[Start THE DATA]

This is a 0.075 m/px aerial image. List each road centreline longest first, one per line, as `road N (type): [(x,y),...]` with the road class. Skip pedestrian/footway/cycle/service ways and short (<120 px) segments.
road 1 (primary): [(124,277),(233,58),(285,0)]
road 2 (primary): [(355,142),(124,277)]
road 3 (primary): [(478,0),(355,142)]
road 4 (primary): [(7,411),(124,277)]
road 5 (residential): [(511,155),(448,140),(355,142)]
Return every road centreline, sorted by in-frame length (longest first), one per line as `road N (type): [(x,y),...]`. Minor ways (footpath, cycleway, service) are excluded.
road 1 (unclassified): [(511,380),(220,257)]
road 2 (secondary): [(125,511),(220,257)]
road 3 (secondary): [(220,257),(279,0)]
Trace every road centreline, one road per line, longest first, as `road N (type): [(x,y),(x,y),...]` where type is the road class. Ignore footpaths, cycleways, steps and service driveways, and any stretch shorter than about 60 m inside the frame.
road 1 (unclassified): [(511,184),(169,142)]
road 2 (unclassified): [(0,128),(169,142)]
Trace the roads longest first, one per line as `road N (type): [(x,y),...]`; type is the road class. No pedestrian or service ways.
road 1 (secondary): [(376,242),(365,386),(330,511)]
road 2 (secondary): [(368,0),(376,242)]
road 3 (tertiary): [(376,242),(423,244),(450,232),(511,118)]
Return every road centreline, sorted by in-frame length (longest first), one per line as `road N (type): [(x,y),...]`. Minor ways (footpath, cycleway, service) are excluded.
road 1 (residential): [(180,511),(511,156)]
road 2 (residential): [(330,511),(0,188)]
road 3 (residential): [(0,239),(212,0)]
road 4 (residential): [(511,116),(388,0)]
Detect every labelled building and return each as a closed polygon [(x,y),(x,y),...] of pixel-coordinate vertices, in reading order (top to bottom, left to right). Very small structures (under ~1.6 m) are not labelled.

[End THE DATA]
[Start THE DATA]

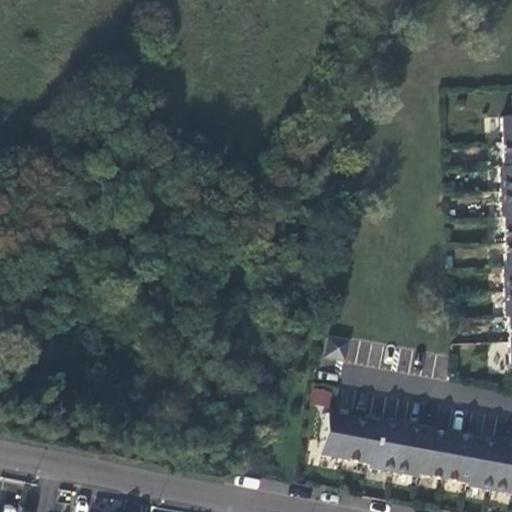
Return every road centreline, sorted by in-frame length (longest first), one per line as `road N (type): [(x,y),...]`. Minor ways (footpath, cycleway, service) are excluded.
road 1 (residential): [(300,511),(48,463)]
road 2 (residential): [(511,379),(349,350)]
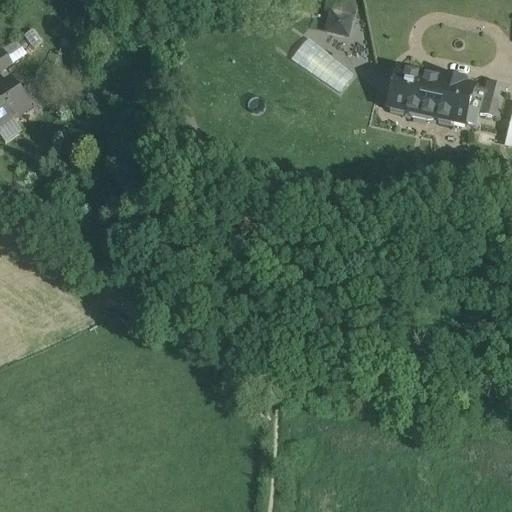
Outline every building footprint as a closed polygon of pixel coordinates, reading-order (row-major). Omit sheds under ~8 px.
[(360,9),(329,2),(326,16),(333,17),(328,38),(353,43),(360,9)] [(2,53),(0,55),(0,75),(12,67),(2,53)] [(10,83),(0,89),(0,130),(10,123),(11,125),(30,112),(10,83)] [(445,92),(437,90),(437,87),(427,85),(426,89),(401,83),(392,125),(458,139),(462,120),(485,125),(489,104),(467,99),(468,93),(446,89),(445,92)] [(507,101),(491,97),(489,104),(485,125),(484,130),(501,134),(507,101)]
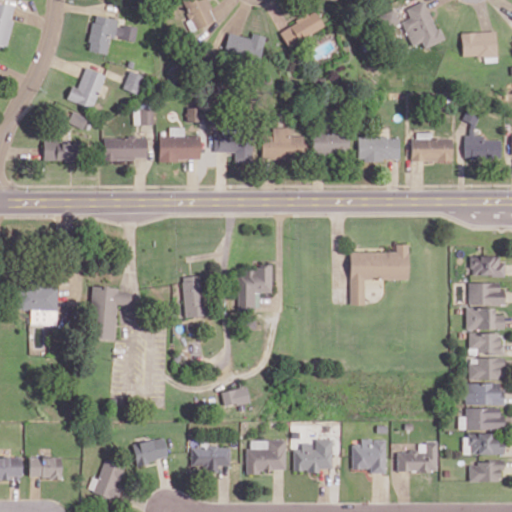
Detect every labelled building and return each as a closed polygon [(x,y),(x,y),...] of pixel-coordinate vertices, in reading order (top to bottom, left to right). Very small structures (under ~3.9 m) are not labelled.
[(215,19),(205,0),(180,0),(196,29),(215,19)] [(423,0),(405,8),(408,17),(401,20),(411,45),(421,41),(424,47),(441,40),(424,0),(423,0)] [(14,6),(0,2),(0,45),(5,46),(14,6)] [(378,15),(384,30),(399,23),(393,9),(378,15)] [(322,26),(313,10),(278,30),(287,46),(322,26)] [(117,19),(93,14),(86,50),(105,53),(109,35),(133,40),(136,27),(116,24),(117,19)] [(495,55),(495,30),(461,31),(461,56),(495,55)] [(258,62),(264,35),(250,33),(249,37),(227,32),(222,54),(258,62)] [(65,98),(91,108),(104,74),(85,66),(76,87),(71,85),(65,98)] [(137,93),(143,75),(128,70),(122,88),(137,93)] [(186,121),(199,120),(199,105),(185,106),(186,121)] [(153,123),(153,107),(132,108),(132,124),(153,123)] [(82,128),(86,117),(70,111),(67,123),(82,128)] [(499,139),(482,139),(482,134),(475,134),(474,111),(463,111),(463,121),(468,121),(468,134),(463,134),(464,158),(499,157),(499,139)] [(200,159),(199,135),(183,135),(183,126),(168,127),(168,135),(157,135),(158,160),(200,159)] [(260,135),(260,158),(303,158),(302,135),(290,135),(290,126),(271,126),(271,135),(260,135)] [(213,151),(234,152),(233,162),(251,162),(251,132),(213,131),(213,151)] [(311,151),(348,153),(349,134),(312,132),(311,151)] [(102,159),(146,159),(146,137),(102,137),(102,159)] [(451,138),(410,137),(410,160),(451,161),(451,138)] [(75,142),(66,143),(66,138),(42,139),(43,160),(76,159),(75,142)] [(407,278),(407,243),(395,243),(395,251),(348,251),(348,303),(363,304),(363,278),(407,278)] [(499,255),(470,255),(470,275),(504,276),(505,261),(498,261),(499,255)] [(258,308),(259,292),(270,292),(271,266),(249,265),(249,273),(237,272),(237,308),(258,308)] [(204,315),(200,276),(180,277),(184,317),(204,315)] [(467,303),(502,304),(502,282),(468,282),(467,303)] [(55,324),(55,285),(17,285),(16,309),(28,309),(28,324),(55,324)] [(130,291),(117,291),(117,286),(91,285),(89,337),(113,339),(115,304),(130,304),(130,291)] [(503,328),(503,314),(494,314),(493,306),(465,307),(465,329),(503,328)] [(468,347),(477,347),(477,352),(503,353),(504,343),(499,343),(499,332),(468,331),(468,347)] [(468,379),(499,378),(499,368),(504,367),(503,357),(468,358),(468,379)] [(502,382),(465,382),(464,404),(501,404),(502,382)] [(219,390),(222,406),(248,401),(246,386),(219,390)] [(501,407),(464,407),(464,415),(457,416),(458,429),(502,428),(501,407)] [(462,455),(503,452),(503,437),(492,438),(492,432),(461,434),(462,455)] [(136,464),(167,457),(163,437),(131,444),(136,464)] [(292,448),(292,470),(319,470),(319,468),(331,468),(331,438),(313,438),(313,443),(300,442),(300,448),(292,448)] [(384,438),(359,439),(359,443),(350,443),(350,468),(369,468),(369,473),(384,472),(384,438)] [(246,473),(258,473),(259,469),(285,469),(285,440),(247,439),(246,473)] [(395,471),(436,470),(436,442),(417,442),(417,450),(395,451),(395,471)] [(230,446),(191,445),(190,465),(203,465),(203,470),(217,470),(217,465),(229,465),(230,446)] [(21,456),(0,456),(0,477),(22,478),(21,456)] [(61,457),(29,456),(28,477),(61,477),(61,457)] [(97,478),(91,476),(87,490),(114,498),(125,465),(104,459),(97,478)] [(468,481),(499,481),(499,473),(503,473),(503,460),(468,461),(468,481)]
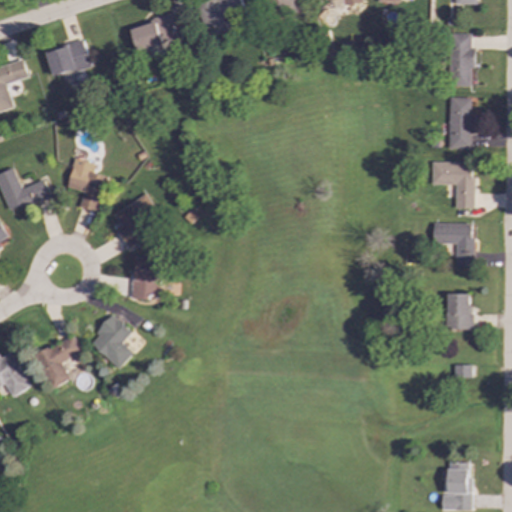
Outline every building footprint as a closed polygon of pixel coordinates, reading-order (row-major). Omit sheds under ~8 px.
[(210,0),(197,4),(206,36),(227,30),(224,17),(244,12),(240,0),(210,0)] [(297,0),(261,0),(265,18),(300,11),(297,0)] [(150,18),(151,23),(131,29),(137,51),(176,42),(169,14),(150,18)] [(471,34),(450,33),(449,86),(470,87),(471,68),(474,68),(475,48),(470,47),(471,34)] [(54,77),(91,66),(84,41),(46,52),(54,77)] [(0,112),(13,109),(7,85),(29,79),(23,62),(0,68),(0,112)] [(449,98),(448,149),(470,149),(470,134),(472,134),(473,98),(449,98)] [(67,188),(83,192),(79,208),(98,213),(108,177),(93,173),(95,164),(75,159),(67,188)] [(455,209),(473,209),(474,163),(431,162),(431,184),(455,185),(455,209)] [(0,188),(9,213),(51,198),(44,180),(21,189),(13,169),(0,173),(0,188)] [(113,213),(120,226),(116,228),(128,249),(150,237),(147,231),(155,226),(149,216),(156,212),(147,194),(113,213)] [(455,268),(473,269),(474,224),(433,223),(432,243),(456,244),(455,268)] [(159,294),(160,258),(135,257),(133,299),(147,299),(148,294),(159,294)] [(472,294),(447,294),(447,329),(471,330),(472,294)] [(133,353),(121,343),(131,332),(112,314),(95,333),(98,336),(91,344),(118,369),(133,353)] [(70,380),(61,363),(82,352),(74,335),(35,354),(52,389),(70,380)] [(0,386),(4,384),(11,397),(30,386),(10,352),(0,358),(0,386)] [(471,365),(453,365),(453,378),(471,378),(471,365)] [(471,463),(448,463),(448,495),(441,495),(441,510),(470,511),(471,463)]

[End THE DATA]

:: TASK ::
Please reproduce, with no changes, the lines from the one containing "This is a 0.075" through the one containing "road 4 (primary): [(7,411),(124,277)]", both included.

:: TASK RESPONSE ::
This is a 0.075 m/px aerial image. List each road centreline longest first, one per line, as `road N (type): [(x,y),...]` with the road class. Skip pedestrian/footway/cycle/service ways and short (<120 px) segments.
road 1 (primary): [(124,277),(233,58),(285,0)]
road 2 (primary): [(355,142),(124,277)]
road 3 (primary): [(478,0),(355,142)]
road 4 (primary): [(7,411),(124,277)]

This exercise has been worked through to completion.